[Items from a data source]
******************************

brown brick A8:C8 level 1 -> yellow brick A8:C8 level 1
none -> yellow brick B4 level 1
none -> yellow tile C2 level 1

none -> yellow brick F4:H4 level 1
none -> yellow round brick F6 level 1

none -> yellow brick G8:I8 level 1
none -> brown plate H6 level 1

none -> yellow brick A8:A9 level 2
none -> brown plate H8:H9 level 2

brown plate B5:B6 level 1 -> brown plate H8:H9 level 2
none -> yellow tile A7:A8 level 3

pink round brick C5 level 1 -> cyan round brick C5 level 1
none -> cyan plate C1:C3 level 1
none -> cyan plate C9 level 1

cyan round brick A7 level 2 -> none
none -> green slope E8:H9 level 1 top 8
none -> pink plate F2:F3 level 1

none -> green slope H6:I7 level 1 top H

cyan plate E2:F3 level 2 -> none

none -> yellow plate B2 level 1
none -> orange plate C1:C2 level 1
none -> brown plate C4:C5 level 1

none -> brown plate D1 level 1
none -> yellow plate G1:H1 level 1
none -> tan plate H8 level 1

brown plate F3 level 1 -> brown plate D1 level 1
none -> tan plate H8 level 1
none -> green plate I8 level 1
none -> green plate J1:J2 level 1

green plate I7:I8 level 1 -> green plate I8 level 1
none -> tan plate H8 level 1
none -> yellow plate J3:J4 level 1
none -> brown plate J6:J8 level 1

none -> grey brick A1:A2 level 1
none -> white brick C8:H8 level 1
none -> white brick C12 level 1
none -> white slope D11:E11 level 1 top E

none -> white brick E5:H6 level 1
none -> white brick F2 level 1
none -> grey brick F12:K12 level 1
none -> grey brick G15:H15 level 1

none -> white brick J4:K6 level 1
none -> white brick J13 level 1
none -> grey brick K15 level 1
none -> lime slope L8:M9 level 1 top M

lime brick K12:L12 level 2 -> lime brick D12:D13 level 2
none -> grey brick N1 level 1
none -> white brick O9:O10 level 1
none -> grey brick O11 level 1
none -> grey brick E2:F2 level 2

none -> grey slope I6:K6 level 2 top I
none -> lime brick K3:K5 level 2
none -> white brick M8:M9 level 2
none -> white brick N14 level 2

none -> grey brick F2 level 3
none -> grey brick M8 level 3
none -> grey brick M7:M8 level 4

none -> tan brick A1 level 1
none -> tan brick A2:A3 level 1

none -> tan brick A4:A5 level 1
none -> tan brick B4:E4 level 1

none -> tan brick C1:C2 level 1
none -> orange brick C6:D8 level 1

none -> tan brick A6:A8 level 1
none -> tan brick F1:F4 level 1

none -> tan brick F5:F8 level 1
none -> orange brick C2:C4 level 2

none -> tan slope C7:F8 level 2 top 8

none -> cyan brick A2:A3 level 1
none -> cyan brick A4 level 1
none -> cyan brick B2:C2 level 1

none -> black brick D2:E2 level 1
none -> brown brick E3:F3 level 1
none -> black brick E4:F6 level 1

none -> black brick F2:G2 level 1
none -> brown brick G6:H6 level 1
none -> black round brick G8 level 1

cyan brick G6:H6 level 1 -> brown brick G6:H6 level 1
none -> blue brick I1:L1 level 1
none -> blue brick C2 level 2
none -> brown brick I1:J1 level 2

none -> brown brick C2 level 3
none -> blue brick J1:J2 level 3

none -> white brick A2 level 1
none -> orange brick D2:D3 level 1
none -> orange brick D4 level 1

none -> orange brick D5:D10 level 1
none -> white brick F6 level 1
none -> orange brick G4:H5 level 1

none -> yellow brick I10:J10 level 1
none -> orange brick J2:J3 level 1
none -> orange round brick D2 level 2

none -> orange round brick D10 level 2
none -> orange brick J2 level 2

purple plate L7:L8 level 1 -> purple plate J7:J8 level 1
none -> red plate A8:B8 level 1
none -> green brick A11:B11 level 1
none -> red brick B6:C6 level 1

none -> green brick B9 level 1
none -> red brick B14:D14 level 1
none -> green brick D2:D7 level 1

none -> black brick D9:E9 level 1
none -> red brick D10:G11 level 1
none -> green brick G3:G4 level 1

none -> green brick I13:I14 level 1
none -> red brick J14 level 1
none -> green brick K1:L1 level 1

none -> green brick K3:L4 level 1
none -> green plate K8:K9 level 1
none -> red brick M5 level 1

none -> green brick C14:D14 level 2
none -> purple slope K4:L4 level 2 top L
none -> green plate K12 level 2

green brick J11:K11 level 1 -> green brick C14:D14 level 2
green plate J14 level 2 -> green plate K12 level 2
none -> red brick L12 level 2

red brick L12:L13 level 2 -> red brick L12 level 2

******************************

• [What to produce] Print each line, starting with the one that contains "none -> orange round brick D10 level 2" and ending with the last line of the data, exactly as it stands and with no other lines.

• [Solution]
none -> orange round brick D10 level 2
none -> orange brick J2 level 2

purple plate L7:L8 level 1 -> purple plate J7:J8 level 1
none -> red plate A8:B8 level 1
none -> green brick A11:B11 level 1
none -> red brick B6:C6 level 1

none -> green brick B9 level 1
none -> red brick B14:D14 level 1
none -> green brick D2:D7 level 1

none -> black brick D9:E9 level 1
none -> red brick D10:G11 level 1
none -> green brick G3:G4 level 1

none -> green brick I13:I14 level 1
none -> red brick J14 level 1
none -> green brick K1:L1 level 1

none -> green brick K3:L4 level 1
none -> green plate K8:K9 level 1
none -> red brick M5 level 1

none -> green brick C14:D14 level 2
none -> purple slope K4:L4 level 2 top L
none -> green plate K12 level 2

green brick J11:K11 level 1 -> green brick C14:D14 level 2
green plate J14 level 2 -> green plate K12 level 2
none -> red brick L12 level 2

red brick L12:L13 level 2 -> red brick L12 level 2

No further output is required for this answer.